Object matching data
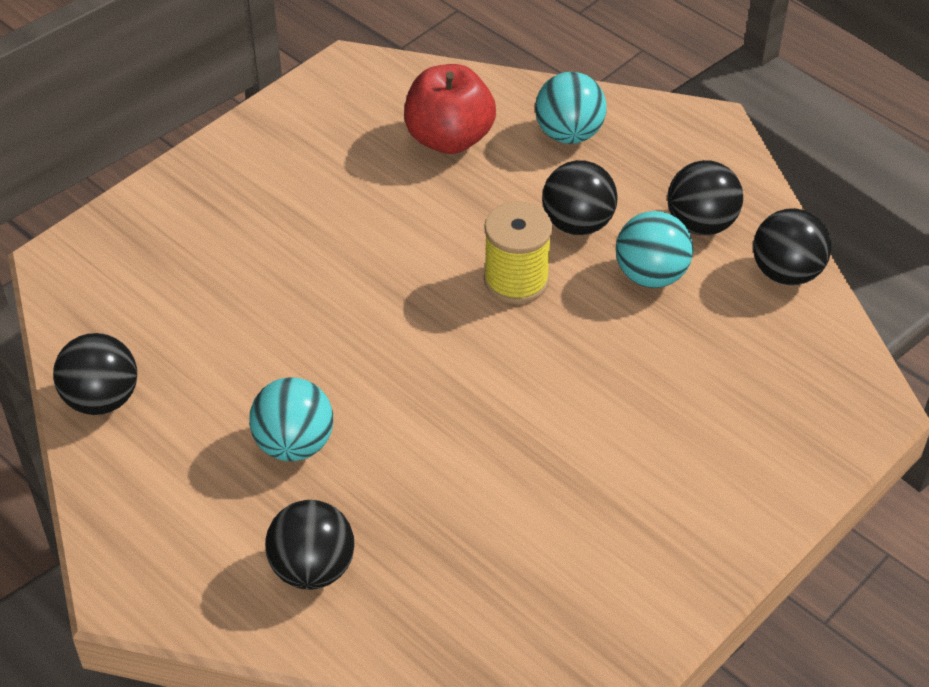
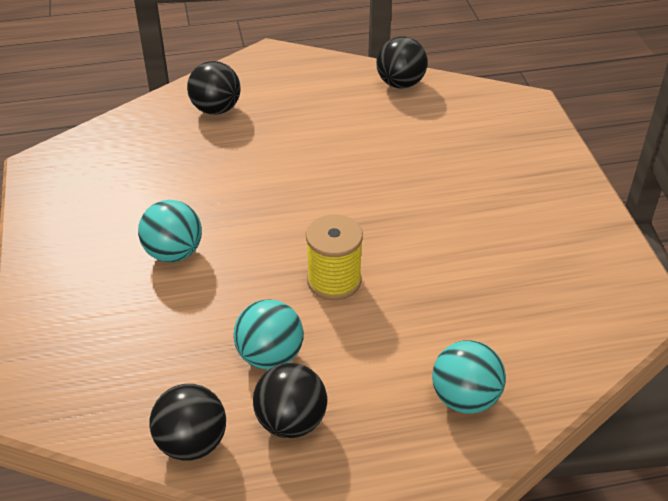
camera: 125 degrees right, 5 degrees down
turquoise ball [249,377,333,461] -> turquoise ball moved to [138,200,202,262]
red apple [404,64,496,154] -> none
black ball [542,160,618,235] -> none

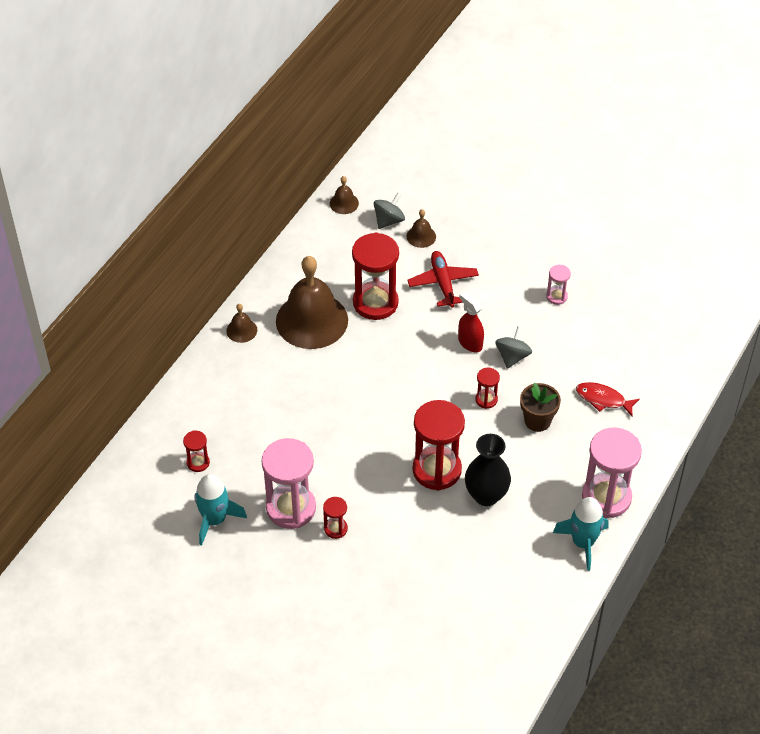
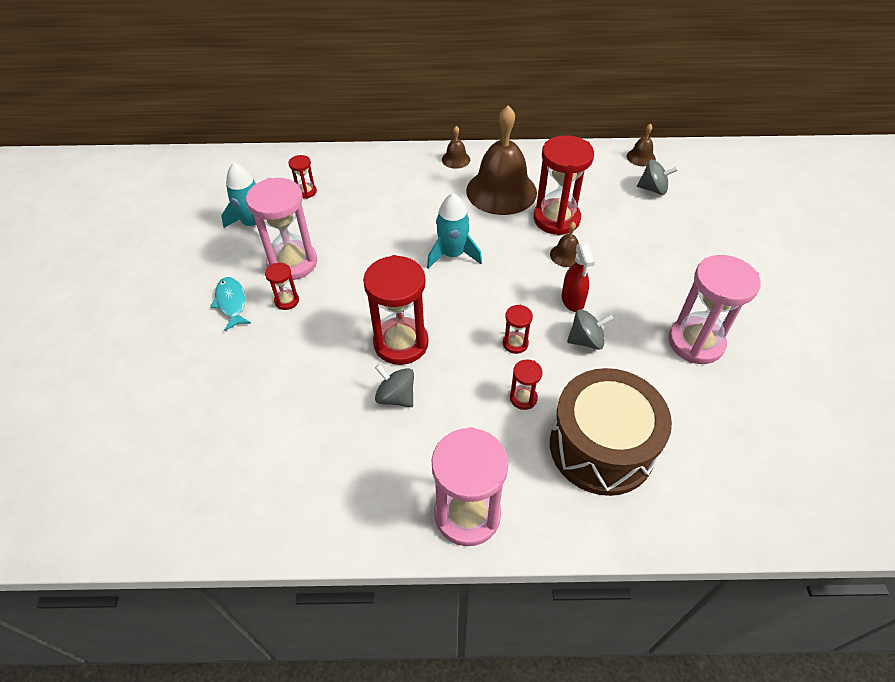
camera: 60 degrees right, 0 degrees up
brown bell [406,209,436,248] -> brown bell moved to [550,222,579,267]
red plane [407,251,479,308] -> none
red spray bottle [458,291,484,352] -> red spray bottle turned 150 degrees clockwise [561,243,595,312]
black vase [465,434,511,506] -> grey spinning top [375,364,414,407]
brown flower pot [520,382,561,432] -> red hourglass [510,359,543,410]
pink hourglass [546,265,571,305] -> pink hourglass [668,255,761,364], size x2.13
turquoise rocket [553,497,609,571] -> turquoise rocket moved to [427,193,482,269]
red fish [576,382,640,416] -> brown drum [550,368,672,496]
none -> turquoise fish [210,277,251,331]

Work required — Starting at the line in the records above that contains "red spray bottle [458,291,484,352]", output every line up to and including the last one, with nothing added.

Reply to the exercise —
red spray bottle [458,291,484,352] -> red spray bottle turned 150 degrees clockwise [561,243,595,312]
black vase [465,434,511,506] -> grey spinning top [375,364,414,407]
brown flower pot [520,382,561,432] -> red hourglass [510,359,543,410]
pink hourglass [546,265,571,305] -> pink hourglass [668,255,761,364], size x2.13
turquoise rocket [553,497,609,571] -> turquoise rocket moved to [427,193,482,269]
red fish [576,382,640,416] -> brown drum [550,368,672,496]
none -> turquoise fish [210,277,251,331]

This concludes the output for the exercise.